_Exercise directions_
Looking at the data below, report how many lines contain "NMOS", with no other words.

_Content revision data_
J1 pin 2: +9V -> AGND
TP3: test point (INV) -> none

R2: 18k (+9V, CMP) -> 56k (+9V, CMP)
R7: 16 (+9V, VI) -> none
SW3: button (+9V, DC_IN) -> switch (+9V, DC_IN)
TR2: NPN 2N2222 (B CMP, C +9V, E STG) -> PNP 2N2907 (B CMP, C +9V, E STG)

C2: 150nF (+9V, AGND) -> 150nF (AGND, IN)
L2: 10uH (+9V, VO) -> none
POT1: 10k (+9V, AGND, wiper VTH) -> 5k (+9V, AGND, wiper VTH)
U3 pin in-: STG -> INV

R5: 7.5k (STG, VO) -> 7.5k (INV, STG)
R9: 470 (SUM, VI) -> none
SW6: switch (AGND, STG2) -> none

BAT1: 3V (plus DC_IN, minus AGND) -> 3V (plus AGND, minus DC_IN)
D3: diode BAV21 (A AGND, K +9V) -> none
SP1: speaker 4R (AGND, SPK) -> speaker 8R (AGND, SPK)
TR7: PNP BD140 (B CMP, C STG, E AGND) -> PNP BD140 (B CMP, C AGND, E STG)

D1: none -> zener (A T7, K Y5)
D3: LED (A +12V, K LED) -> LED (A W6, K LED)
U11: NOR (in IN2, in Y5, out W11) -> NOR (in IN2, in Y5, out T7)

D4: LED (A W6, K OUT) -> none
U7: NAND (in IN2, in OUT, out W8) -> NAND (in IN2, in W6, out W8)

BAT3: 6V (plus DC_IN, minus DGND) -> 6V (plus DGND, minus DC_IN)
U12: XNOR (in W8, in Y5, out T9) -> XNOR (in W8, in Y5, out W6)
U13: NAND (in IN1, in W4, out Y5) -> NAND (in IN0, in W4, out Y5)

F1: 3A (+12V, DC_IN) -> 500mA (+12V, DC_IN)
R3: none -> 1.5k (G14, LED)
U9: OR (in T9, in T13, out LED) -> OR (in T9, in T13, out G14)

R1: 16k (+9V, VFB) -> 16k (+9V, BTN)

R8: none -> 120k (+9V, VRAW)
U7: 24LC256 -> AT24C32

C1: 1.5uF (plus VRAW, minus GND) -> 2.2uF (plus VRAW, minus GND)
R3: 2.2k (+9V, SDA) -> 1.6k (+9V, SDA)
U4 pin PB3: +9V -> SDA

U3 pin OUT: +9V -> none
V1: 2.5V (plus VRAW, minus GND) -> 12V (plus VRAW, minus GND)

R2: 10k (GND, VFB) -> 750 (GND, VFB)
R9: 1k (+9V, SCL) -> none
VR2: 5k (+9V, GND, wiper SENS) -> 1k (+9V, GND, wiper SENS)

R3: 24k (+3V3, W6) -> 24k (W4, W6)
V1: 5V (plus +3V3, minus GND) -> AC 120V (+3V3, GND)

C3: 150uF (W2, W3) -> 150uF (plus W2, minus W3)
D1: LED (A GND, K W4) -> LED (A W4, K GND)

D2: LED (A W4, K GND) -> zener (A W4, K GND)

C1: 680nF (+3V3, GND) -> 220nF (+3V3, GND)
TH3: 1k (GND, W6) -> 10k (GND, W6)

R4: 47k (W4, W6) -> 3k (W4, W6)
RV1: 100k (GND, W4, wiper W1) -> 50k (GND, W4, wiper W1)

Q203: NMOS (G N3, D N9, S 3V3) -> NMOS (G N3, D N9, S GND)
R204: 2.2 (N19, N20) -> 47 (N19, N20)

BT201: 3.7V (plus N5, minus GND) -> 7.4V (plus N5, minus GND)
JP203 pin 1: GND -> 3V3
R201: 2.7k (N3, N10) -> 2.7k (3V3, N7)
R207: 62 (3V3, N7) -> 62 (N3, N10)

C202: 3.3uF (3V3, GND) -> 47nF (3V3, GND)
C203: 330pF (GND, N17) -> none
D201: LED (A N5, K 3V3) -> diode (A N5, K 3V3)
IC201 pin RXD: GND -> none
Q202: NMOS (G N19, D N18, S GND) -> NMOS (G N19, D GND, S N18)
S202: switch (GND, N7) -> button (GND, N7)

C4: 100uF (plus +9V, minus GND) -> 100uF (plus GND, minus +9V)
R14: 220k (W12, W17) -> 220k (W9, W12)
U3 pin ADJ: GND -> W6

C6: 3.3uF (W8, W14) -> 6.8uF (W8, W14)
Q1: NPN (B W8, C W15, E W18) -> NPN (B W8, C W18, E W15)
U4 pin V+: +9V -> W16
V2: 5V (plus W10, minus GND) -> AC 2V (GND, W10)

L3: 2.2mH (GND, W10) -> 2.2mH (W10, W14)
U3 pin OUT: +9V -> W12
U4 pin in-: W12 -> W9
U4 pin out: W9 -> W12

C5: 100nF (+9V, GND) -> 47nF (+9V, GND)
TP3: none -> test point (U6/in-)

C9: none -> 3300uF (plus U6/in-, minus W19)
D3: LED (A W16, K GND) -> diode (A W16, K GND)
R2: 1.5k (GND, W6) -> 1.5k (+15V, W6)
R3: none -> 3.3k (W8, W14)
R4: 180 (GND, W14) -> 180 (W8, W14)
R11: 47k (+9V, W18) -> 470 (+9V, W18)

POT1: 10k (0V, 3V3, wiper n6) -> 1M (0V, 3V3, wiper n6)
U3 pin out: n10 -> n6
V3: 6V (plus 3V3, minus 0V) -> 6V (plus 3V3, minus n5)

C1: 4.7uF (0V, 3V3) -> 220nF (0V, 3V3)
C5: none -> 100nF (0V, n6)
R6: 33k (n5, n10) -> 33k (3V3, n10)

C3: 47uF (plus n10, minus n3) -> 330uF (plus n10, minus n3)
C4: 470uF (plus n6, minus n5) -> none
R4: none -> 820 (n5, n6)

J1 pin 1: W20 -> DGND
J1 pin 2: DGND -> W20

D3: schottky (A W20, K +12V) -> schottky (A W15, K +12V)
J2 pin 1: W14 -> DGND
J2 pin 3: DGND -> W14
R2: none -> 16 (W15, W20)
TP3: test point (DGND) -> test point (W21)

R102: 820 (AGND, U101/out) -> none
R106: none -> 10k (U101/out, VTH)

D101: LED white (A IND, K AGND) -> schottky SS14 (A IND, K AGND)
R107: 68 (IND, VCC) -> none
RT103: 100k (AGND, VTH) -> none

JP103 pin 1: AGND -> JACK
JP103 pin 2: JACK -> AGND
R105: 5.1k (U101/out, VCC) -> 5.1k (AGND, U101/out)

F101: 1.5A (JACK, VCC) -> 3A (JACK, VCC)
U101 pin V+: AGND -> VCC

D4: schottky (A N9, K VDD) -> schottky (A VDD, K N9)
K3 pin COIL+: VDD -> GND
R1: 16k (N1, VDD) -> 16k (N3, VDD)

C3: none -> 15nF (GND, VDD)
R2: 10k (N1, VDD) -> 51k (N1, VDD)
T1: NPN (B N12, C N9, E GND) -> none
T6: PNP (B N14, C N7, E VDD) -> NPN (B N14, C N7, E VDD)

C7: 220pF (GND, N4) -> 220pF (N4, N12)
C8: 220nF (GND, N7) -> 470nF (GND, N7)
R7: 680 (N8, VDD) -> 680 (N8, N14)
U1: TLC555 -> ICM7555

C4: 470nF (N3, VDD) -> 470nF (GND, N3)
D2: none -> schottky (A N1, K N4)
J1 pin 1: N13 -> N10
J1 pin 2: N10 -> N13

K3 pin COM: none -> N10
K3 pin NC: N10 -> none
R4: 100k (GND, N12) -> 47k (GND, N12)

_Solution for this task_
2